Transcribe every entry that follows, word for word, and omit the images.

#### Materials provided ####

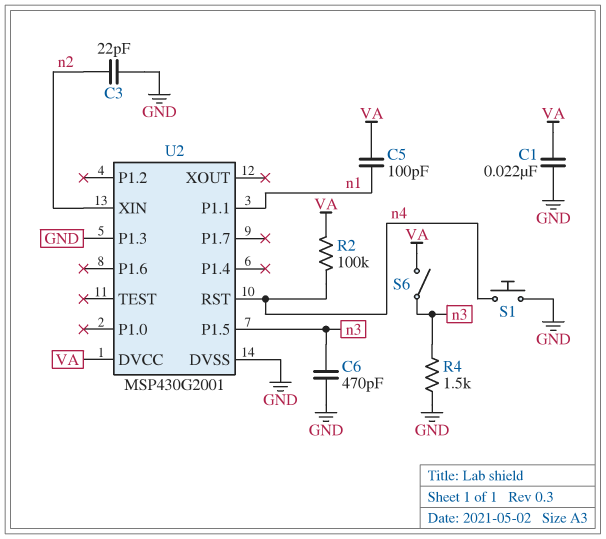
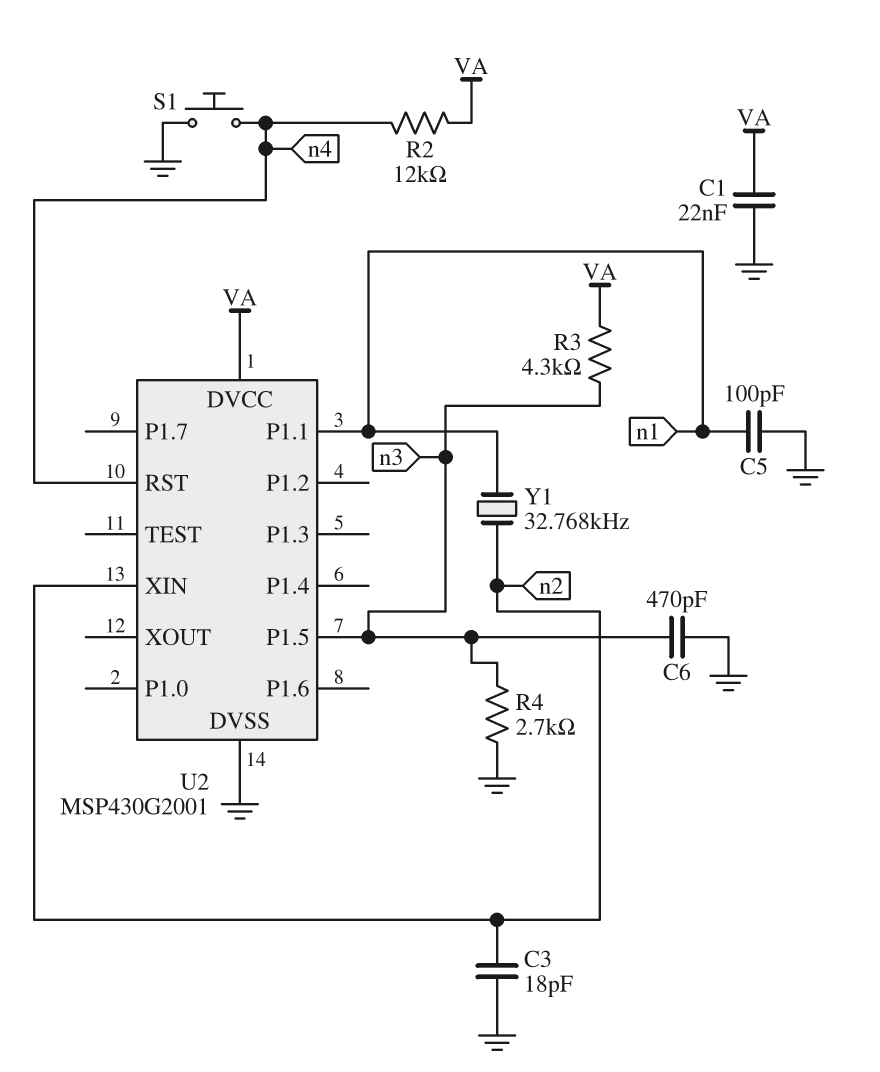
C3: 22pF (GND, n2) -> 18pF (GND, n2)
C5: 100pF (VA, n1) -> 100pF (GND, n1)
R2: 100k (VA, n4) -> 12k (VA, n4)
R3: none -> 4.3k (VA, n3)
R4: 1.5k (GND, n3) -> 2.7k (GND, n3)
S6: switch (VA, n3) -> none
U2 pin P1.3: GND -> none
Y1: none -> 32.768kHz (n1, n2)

####

=== Answer to this task ===
C3: 22pF (GND, n2) -> 18pF (GND, n2)
C5: 100pF (VA, n1) -> 100pF (GND, n1)
R2: 100k (VA, n4) -> 12k (VA, n4)
R3: none -> 4.3k (VA, n3)
R4: 1.5k (GND, n3) -> 2.7k (GND, n3)
S6: switch (VA, n3) -> none
U2 pin P1.3: GND -> none
Y1: none -> 32.768kHz (n1, n2)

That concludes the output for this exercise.